◆ **Work order**:
Your job is to retype the whole listing exactly.

◆ **Supplied records**:
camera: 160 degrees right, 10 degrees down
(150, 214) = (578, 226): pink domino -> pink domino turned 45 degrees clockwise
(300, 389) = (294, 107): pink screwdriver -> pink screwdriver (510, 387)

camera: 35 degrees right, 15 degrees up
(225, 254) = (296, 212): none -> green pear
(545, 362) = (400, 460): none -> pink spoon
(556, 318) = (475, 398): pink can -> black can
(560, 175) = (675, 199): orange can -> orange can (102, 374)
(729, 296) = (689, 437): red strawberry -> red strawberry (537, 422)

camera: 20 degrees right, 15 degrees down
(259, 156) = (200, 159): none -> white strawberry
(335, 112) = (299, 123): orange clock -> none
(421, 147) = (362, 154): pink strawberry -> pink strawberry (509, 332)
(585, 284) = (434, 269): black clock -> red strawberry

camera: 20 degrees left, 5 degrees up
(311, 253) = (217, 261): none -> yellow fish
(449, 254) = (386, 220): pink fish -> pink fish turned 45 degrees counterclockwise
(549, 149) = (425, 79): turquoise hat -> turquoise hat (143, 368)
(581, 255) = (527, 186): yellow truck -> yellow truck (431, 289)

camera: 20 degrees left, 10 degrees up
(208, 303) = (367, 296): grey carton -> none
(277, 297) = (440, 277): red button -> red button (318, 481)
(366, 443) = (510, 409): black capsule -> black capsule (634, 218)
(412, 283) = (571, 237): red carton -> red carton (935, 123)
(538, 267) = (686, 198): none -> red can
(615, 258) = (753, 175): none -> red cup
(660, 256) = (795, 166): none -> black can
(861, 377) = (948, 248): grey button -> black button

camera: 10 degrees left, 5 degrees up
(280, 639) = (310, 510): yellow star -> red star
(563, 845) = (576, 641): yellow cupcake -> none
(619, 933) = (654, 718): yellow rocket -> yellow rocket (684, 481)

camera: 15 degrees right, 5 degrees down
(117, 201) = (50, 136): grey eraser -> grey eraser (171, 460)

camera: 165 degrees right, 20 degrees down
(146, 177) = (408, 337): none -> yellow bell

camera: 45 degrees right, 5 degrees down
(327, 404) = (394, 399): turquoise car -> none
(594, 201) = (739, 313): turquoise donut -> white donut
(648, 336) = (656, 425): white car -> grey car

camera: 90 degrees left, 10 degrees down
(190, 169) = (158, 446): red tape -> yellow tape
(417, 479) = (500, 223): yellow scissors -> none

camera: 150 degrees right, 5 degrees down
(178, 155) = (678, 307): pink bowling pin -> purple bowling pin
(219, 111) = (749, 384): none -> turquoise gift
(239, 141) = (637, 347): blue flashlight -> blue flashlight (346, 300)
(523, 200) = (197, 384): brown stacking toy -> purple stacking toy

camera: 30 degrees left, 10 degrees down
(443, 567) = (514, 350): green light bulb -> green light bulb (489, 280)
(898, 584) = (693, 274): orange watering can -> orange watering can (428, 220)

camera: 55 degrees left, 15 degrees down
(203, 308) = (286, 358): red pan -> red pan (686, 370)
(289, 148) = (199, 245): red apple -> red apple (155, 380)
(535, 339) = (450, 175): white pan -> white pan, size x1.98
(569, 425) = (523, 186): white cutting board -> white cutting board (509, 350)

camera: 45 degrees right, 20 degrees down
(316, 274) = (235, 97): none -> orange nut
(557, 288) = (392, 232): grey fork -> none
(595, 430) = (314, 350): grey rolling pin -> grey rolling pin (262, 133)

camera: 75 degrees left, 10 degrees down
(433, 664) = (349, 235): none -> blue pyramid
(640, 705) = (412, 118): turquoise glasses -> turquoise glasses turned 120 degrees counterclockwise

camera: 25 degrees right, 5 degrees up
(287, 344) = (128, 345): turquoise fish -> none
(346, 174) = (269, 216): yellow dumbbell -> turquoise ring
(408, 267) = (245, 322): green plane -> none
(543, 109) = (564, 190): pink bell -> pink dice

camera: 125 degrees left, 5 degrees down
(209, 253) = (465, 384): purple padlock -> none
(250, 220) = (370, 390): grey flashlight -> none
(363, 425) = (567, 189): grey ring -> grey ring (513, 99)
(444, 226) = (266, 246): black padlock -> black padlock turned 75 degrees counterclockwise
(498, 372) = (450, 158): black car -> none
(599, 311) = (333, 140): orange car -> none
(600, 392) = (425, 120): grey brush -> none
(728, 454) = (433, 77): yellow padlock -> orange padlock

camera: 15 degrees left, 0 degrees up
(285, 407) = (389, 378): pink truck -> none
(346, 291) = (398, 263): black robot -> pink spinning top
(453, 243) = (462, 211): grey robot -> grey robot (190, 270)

◆ **Written answer**:
camera: 160 degrees right, 10 degrees down
(150, 214) = (578, 226): pink domino -> pink domino turned 45 degrees clockwise
(300, 389) = (294, 107): pink screwdriver -> pink screwdriver (510, 387)

camera: 35 degrees right, 15 degrees up
(225, 254) = (296, 212): none -> green pear
(545, 362) = (400, 460): none -> pink spoon
(556, 318) = (475, 398): pink can -> black can
(560, 175) = (675, 199): orange can -> orange can (102, 374)
(729, 296) = (689, 437): red strawberry -> red strawberry (537, 422)

camera: 20 degrees right, 15 degrees down
(259, 156) = (200, 159): none -> white strawberry
(335, 112) = (299, 123): orange clock -> none
(421, 147) = (362, 154): pink strawberry -> pink strawberry (509, 332)
(585, 284) = (434, 269): black clock -> red strawberry

camera: 20 degrees left, 5 degrees up
(311, 253) = (217, 261): none -> yellow fish
(449, 254) = (386, 220): pink fish -> pink fish turned 45 degrees counterclockwise
(549, 149) = (425, 79): turquoise hat -> turquoise hat (143, 368)
(581, 255) = (527, 186): yellow truck -> yellow truck (431, 289)

camera: 20 degrees left, 10 degrees up
(208, 303) = (367, 296): grey carton -> none
(277, 297) = (440, 277): red button -> red button (318, 481)
(366, 443) = (510, 409): black capsule -> black capsule (634, 218)
(412, 283) = (571, 237): red carton -> red carton (935, 123)
(538, 267) = (686, 198): none -> red can
(615, 258) = (753, 175): none -> red cup
(660, 256) = (795, 166): none -> black can
(861, 377) = (948, 248): grey button -> black button

camera: 10 degrees left, 5 degrees up
(280, 639) = (310, 510): yellow star -> red star
(563, 845) = (576, 641): yellow cupcake -> none
(619, 933) = (654, 718): yellow rocket -> yellow rocket (684, 481)

camera: 15 degrees right, 5 degrees down
(117, 201) = (50, 136): grey eraser -> grey eraser (171, 460)

camera: 165 degrees right, 20 degrees down
(146, 177) = (408, 337): none -> yellow bell

camera: 45 degrees right, 5 degrees down
(327, 404) = (394, 399): turquoise car -> none
(594, 201) = (739, 313): turquoise donut -> white donut
(648, 336) = (656, 425): white car -> grey car

camera: 90 degrees left, 10 degrees down
(190, 169) = (158, 446): red tape -> yellow tape
(417, 479) = (500, 223): yellow scissors -> none

camera: 150 degrees right, 5 degrees down
(178, 155) = (678, 307): pink bowling pin -> purple bowling pin
(219, 111) = (749, 384): none -> turquoise gift
(239, 141) = (637, 347): blue flashlight -> blue flashlight (346, 300)
(523, 200) = (197, 384): brown stacking toy -> purple stacking toy

camera: 30 degrees left, 10 degrees down
(443, 567) = (514, 350): green light bulb -> green light bulb (489, 280)
(898, 584) = (693, 274): orange watering can -> orange watering can (428, 220)

camera: 55 degrees left, 15 degrees down
(203, 308) = (286, 358): red pan -> red pan (686, 370)
(289, 148) = (199, 245): red apple -> red apple (155, 380)
(535, 339) = (450, 175): white pan -> white pan, size x1.98
(569, 425) = (523, 186): white cutting board -> white cutting board (509, 350)

camera: 45 degrees right, 20 degrees down
(316, 274) = (235, 97): none -> orange nut
(557, 288) = (392, 232): grey fork -> none
(595, 430) = (314, 350): grey rolling pin -> grey rolling pin (262, 133)

camera: 75 degrees left, 10 degrees down
(433, 664) = (349, 235): none -> blue pyramid
(640, 705) = (412, 118): turquoise glasses -> turquoise glasses turned 120 degrees counterclockwise

camera: 25 degrees right, 5 degrees up
(287, 344) = (128, 345): turquoise fish -> none
(346, 174) = (269, 216): yellow dumbbell -> turquoise ring
(408, 267) = (245, 322): green plane -> none
(543, 109) = (564, 190): pink bell -> pink dice

camera: 125 degrees left, 5 degrees down
(209, 253) = (465, 384): purple padlock -> none
(250, 220) = (370, 390): grey flashlight -> none
(363, 425) = (567, 189): grey ring -> grey ring (513, 99)
(444, 226) = (266, 246): black padlock -> black padlock turned 75 degrees counterclockwise
(498, 372) = (450, 158): black car -> none
(599, 311) = (333, 140): orange car -> none
(600, 392) = (425, 120): grey brush -> none
(728, 454) = (433, 77): yellow padlock -> orange padlock

camera: 15 degrees left, 0 degrees up
(285, 407) = (389, 378): pink truck -> none
(346, 291) = (398, 263): black robot -> pink spinning top
(453, 243) = (462, 211): grey robot -> grey robot (190, 270)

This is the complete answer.